If a line in the data below contains "orange", copy it.

#### Extracted records ####

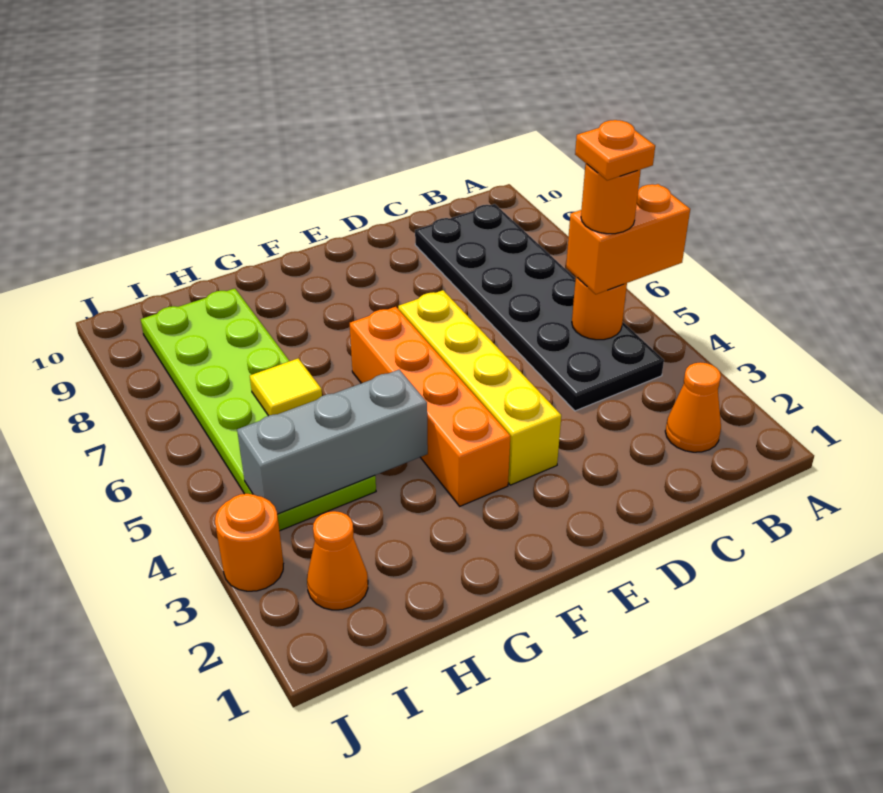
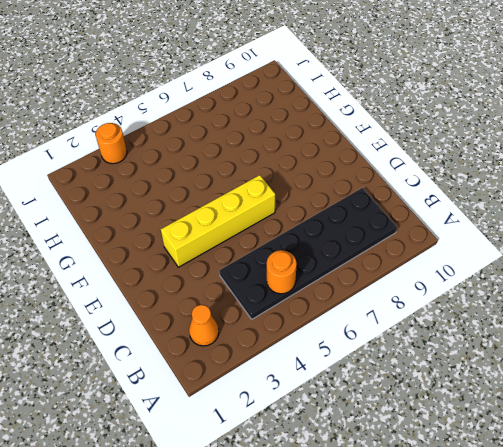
none -> orange 1x4 brick [350,307,510,506]
none -> lime 2x6 plate [141,289,376,531]
none -> orange 1x1 cone [307,511,368,610]

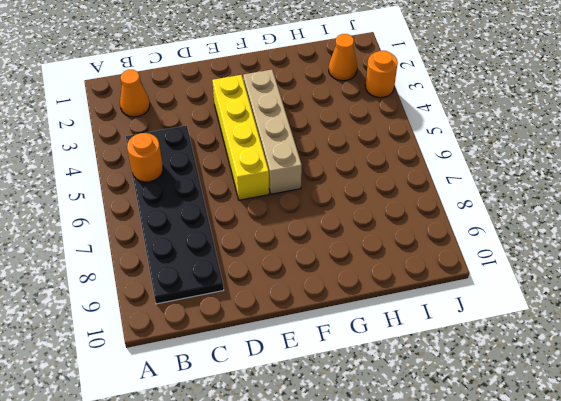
tan 1x4 brick [243,70,302,194] -> orange 1x4 brick [350,307,510,506]
none -> lime 2x6 plate [141,289,376,531]
none -> grey 1x3 brick [237,370,428,514]
none -> yellow 1x1 tile [250,358,322,416]

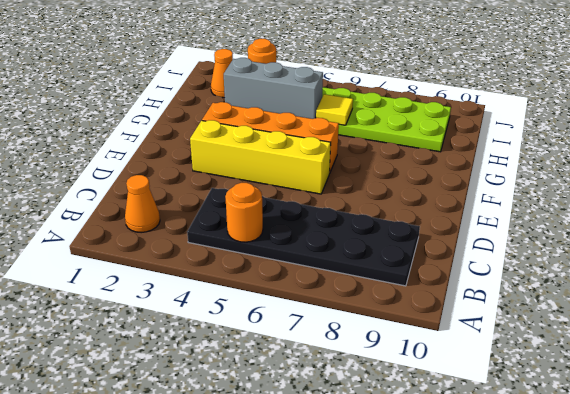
grey 1x3 brick [224,58,323,119] -> grey 1x3 brick turned to [237,370,428,514]
none -> orange 1x2 brick [566,184,690,294]
none -> orange 1x1 round brick [581,163,641,234]
none -> orange 1x1 plate [575,120,655,180]

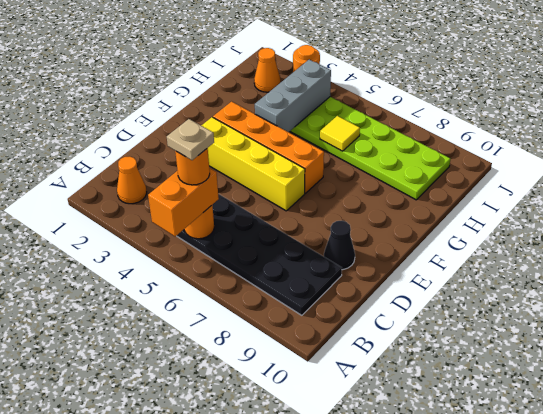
tan 1x1 plate [167,119,214,160] -> orange 1x1 plate [575,120,655,180]
black 1x1 cone [324,221,355,270] -> none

####

> **Solution**
none -> orange 1x4 brick [350,307,510,506]
none -> orange 1x1 cone [307,511,368,610]
tan 1x4 brick [243,70,302,194] -> orange 1x4 brick [350,307,510,506]
none -> orange 1x2 brick [566,184,690,294]
none -> orange 1x1 round brick [581,163,641,234]
none -> orange 1x1 plate [575,120,655,180]
tan 1x1 plate [167,119,214,160] -> orange 1x1 plate [575,120,655,180]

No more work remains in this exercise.